What to produce:
Transcribe the listing in full, word for word; pictures do not belong in the copy.

Available data:

○ ○ ○ ○ ○ ○ ○

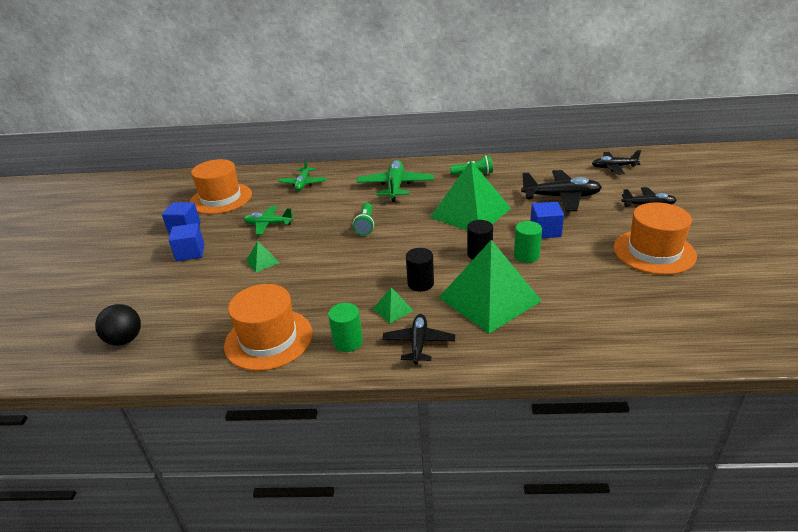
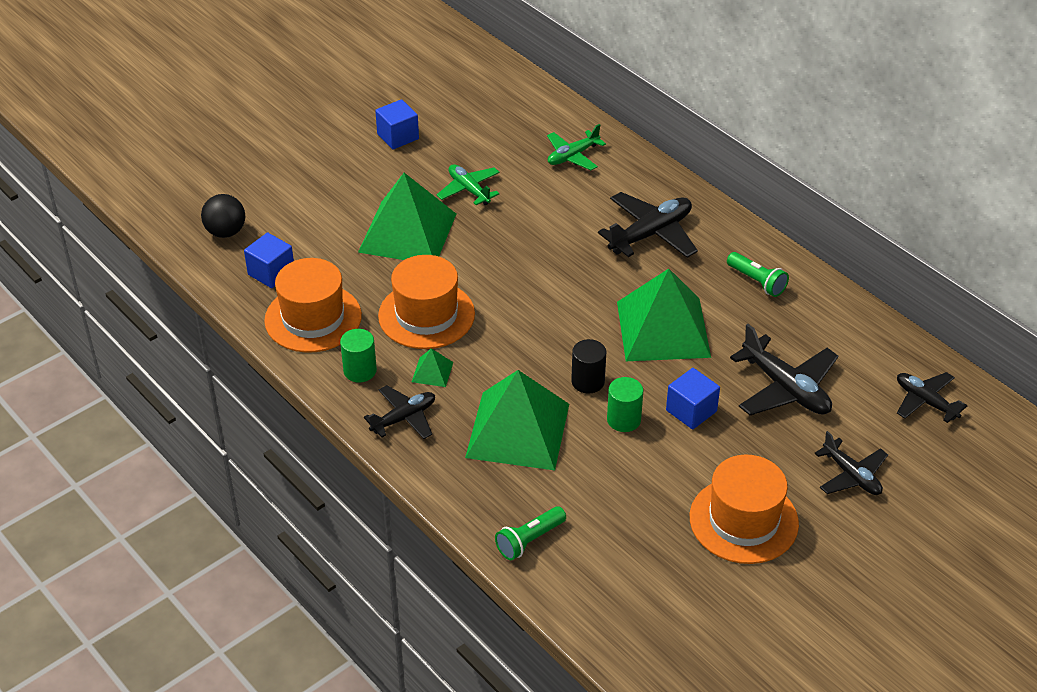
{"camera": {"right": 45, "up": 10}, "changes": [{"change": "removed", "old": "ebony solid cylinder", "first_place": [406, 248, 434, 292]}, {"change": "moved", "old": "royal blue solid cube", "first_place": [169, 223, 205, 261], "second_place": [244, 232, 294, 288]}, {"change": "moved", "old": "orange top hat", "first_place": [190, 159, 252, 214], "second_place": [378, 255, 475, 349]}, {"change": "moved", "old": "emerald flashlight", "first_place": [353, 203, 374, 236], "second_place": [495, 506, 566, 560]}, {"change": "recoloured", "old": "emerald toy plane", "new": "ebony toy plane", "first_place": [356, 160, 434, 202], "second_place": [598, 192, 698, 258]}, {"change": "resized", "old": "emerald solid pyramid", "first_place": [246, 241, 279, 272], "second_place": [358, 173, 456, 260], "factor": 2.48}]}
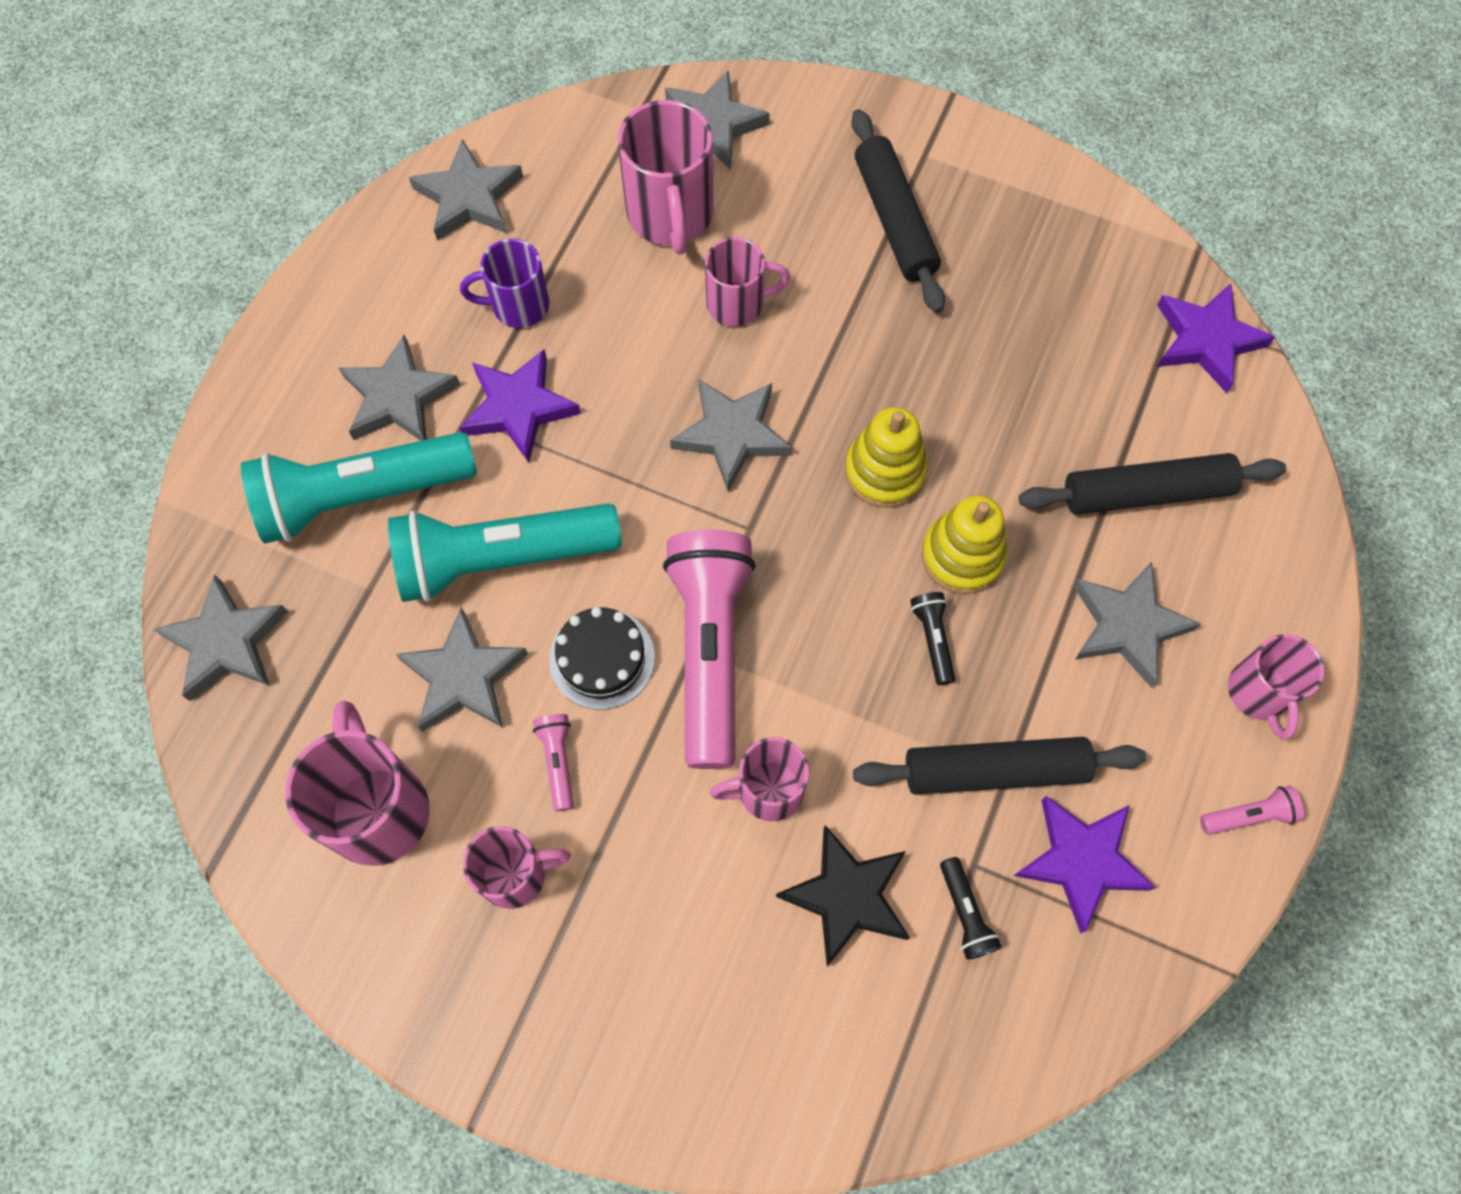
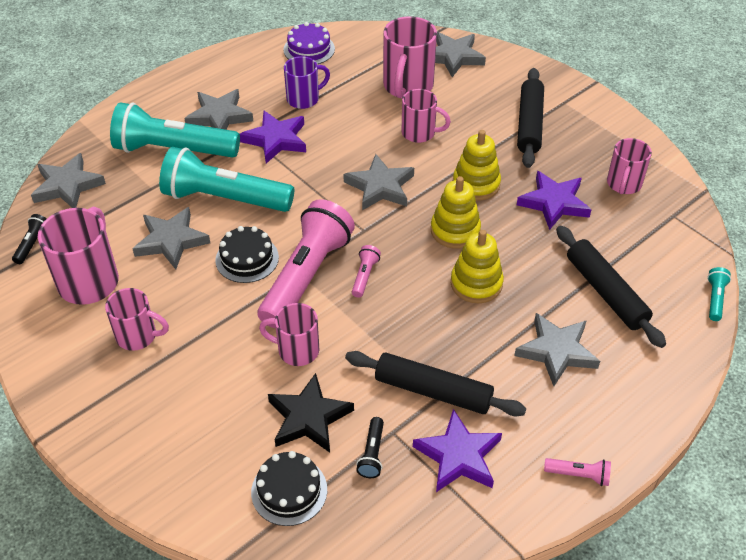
{"camera": {"right": 25, "up": -20}, "changes": [{"change": "added", "new": "ebony layer cake", "second_place": [251, 451, 327, 526]}, {"change": "added", "new": "yellow stacking rings", "second_place": [453, 130, 501, 201]}, {"change": "added", "new": "turquoise flashlight", "second_place": [707, 267, 731, 321]}, {"change": "moved", "old": "rose-pink flashlight", "first_place": [533, 714, 573, 811], "second_place": [352, 245, 381, 298]}, {"change": "moved", "old": "ebony flashlight", "first_place": [910, 592, 955, 685], "second_place": [12, 214, 47, 264]}, {"change": "moved", "old": "purple star", "first_place": [1157, 283, 1275, 393], "second_place": [517, 171, 592, 230]}, {"change": "moved", "old": "rose-pink tea mug", "first_place": [1228, 634, 1324, 740], "second_place": [607, 138, 652, 194]}, {"change": "replaced", "old": "gray star", "new": "purple layer cake", "first_place": [409, 139, 523, 241], "second_place": [283, 22, 335, 64]}, {"change": "turned", "old": "purple tea mug", "first_place": [460, 239, 549, 328], "second_place": [284, 56, 330, 109], "degrees": 135}, {"change": "turned", "old": "ebony dough roller", "first_place": [1019, 453, 1286, 514], "second_place": [556, 226, 666, 348], "degrees": 45}]}
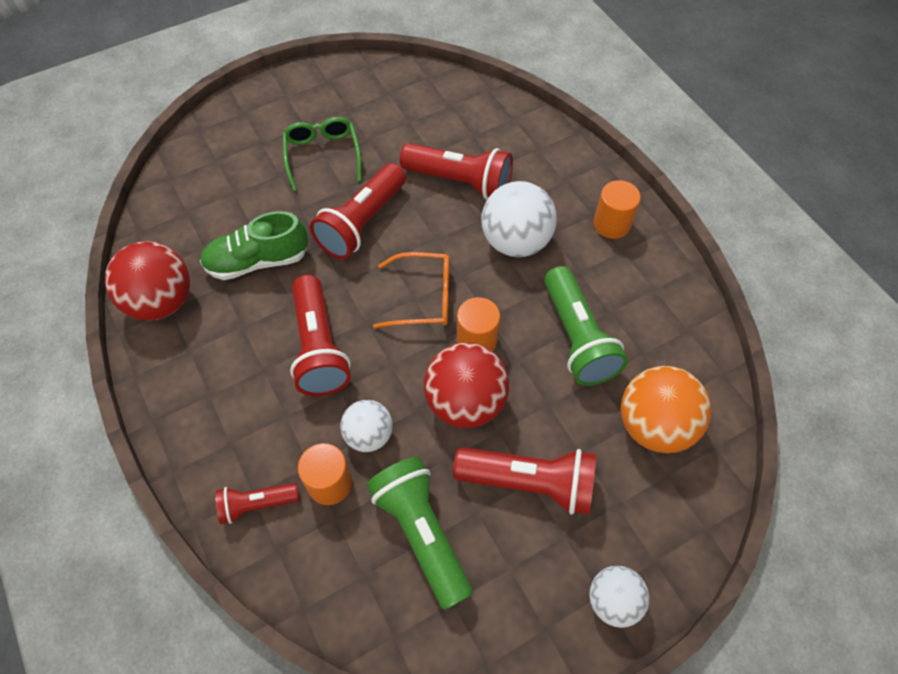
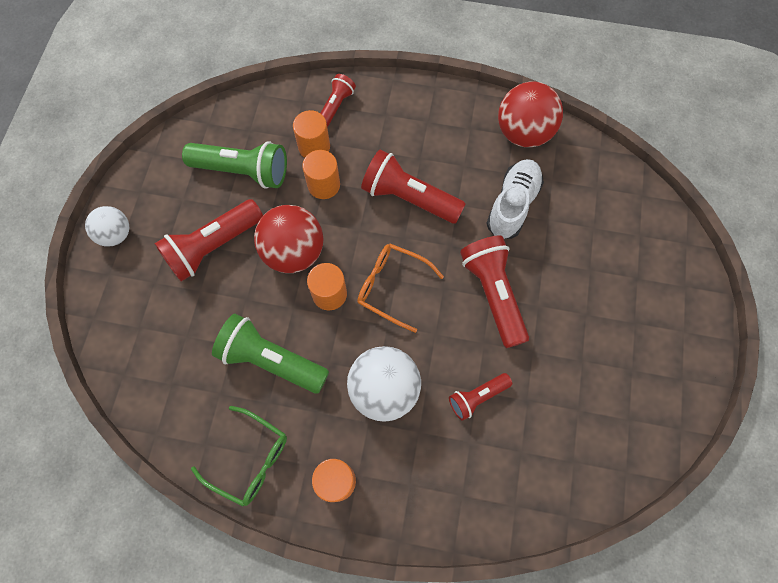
{"camera": {"right": 130, "up": 10}, "changes": [{"change": "removed", "old": "orange ball", "first_place": [621, 366, 711, 453]}, {"change": "moved", "old": "emerald eyeglasses", "first_place": [282, 117, 362, 191], "second_place": [191, 406, 287, 507]}, {"change": "replaced", "old": "snow-white ball", "new": "orange solid cylinder", "first_place": [340, 400, 393, 452], "second_place": [302, 150, 340, 199]}, {"change": "recoloured", "old": "emerald shoe", "new": "snow-white shoe", "first_place": [200, 211, 308, 280], "second_place": [486, 159, 544, 239]}, {"change": "turned", "old": "orange eyeglasses", "first_place": [373, 252, 450, 328], "second_place": [357, 244, 444, 333], "degrees": 75}, {"change": "resized", "old": "crimson flashlight", "first_place": [400, 143, 513, 200], "second_place": [449, 373, 512, 421], "factor": 0.57}]}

○ ○ ○ ○ ○ ○ ○

Exercise answer:
{"camera": {"right": 45, "up": 10}, "changes": [{"change": "removed", "old": "ebony solid cylinder", "first_place": [406, 248, 434, 292]}, {"change": "moved", "old": "royal blue solid cube", "first_place": [169, 223, 205, 261], "second_place": [244, 232, 294, 288]}, {"change": "moved", "old": "orange top hat", "first_place": [190, 159, 252, 214], "second_place": [378, 255, 475, 349]}, {"change": "moved", "old": "emerald flashlight", "first_place": [353, 203, 374, 236], "second_place": [495, 506, 566, 560]}, {"change": "recoloured", "old": "emerald toy plane", "new": "ebony toy plane", "first_place": [356, 160, 434, 202], "second_place": [598, 192, 698, 258]}, {"change": "resized", "old": "emerald solid pyramid", "first_place": [246, 241, 279, 272], "second_place": [358, 173, 456, 260], "factor": 2.48}]}
{"camera": {"right": 25, "up": -20}, "changes": [{"change": "added", "new": "ebony layer cake", "second_place": [251, 451, 327, 526]}, {"change": "added", "new": "yellow stacking rings", "second_place": [453, 130, 501, 201]}, {"change": "added", "new": "turquoise flashlight", "second_place": [707, 267, 731, 321]}, {"change": "moved", "old": "rose-pink flashlight", "first_place": [533, 714, 573, 811], "second_place": [352, 245, 381, 298]}, {"change": "moved", "old": "ebony flashlight", "first_place": [910, 592, 955, 685], "second_place": [12, 214, 47, 264]}, {"change": "moved", "old": "purple star", "first_place": [1157, 283, 1275, 393], "second_place": [517, 171, 592, 230]}, {"change": "moved", "old": "rose-pink tea mug", "first_place": [1228, 634, 1324, 740], "second_place": [607, 138, 652, 194]}, {"change": "replaced", "old": "gray star", "new": "purple layer cake", "first_place": [409, 139, 523, 241], "second_place": [283, 22, 335, 64]}, {"change": "turned", "old": "purple tea mug", "first_place": [460, 239, 549, 328], "second_place": [284, 56, 330, 109], "degrees": 135}, {"change": "turned", "old": "ebony dough roller", "first_place": [1019, 453, 1286, 514], "second_place": [556, 226, 666, 348], "degrees": 45}]}
{"camera": {"right": 130, "up": 10}, "changes": [{"change": "removed", "old": "orange ball", "first_place": [621, 366, 711, 453]}, {"change": "moved", "old": "emerald eyeglasses", "first_place": [282, 117, 362, 191], "second_place": [191, 406, 287, 507]}, {"change": "replaced", "old": "snow-white ball", "new": "orange solid cylinder", "first_place": [340, 400, 393, 452], "second_place": [302, 150, 340, 199]}, {"change": "recoloured", "old": "emerald shoe", "new": "snow-white shoe", "first_place": [200, 211, 308, 280], "second_place": [486, 159, 544, 239]}, {"change": "turned", "old": "orange eyeglasses", "first_place": [373, 252, 450, 328], "second_place": [357, 244, 444, 333], "degrees": 75}, {"change": "resized", "old": "crimson flashlight", "first_place": [400, 143, 513, 200], "second_place": [449, 373, 512, 421], "factor": 0.57}]}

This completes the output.